◆ **Your task**: Examine the records below. Report how many of their lines contain the word "DIGITS", with no other content.

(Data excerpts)
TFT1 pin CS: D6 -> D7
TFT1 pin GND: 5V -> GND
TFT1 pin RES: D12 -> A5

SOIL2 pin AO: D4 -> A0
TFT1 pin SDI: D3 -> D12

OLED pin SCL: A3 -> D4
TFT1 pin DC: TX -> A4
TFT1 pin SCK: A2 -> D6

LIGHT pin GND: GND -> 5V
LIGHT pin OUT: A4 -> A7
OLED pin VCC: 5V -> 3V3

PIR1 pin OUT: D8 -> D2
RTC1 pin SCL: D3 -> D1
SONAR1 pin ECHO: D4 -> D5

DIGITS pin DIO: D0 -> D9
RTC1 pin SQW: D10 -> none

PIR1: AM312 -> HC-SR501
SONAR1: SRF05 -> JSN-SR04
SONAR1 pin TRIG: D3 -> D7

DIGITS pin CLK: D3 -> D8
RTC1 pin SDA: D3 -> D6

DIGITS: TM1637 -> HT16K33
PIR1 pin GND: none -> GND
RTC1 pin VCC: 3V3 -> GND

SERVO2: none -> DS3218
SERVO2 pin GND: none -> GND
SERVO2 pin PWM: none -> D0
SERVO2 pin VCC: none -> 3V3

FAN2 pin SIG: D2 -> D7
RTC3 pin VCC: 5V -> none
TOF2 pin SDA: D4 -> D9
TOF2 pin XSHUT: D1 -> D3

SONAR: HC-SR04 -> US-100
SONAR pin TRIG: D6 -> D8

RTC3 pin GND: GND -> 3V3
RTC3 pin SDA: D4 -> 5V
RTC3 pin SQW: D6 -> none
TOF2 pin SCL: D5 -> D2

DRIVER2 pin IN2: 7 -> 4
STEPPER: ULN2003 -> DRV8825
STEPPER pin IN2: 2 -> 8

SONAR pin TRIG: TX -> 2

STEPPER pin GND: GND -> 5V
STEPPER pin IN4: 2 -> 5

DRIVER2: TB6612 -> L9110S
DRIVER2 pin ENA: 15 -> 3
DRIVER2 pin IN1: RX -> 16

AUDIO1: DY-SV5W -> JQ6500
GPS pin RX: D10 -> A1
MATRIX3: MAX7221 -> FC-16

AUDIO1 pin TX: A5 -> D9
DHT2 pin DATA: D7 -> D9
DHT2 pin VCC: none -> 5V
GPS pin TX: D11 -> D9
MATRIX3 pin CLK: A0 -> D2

◆ **Solution to the exercise**: 3